Write out all of the records below precisely as given, omitting the images.

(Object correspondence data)
**********

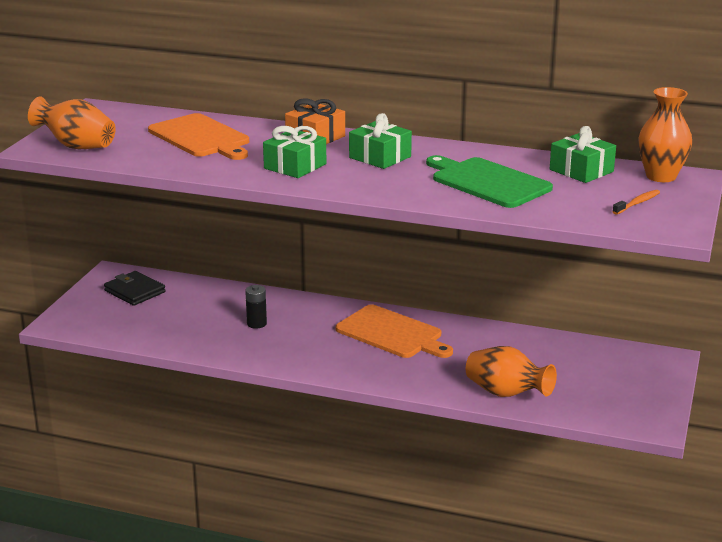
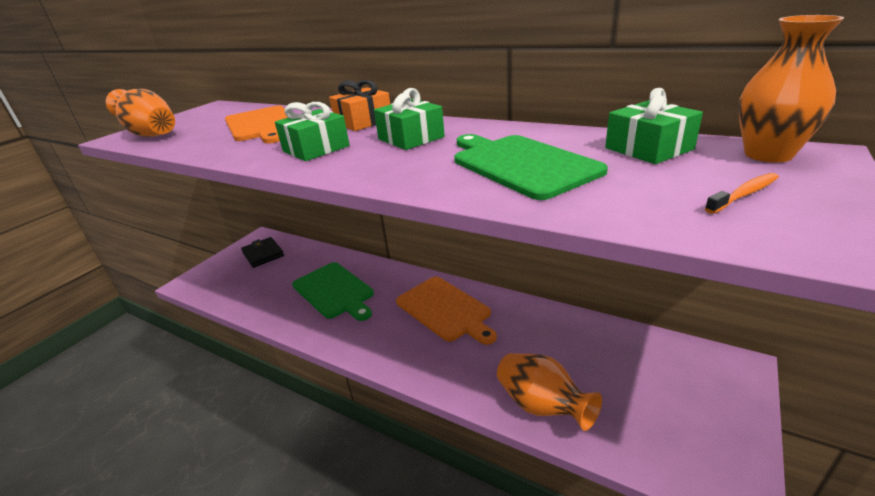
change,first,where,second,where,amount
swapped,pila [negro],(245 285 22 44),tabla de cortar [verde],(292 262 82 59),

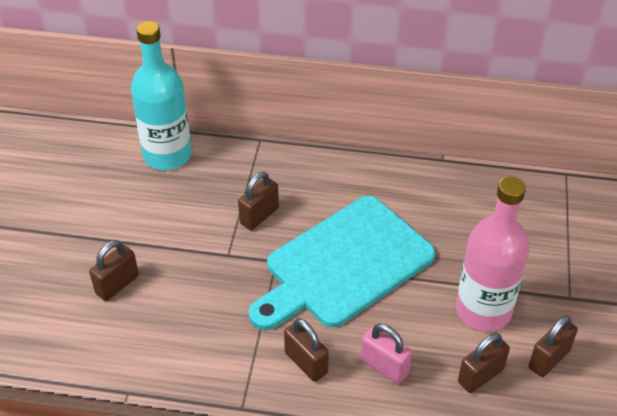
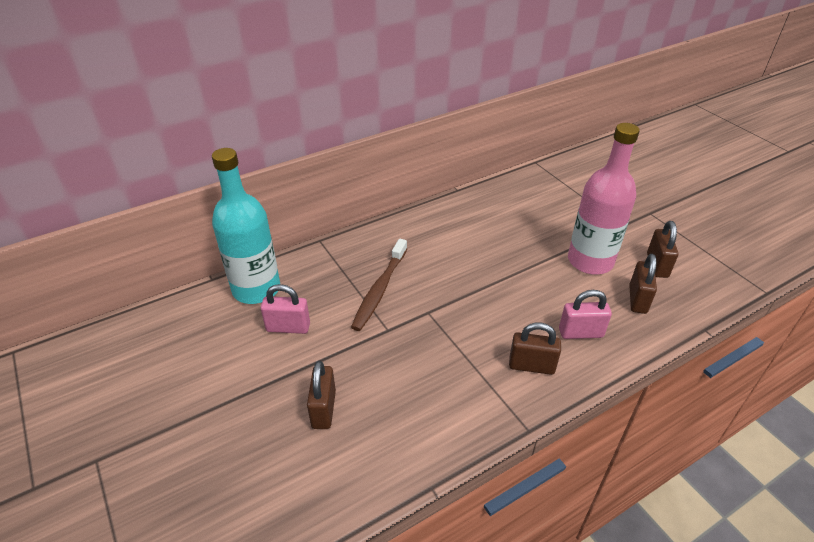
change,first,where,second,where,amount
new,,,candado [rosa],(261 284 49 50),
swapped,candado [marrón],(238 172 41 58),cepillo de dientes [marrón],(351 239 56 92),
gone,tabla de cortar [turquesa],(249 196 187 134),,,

**********

EXERCISE ANSWER:
change,first,where,second,where,amount
swapped,pila [negro],(245 285 22 44),tabla de cortar [verde],(292 262 82 59),

change,first,where,second,where,amount
new,,,candado [rosa],(261 284 49 50),
swapped,candado [marrón],(238 172 41 58),cepillo de dientes [marrón],(351 239 56 92),
gone,tabla de cortar [turquesa],(249 196 187 134),,,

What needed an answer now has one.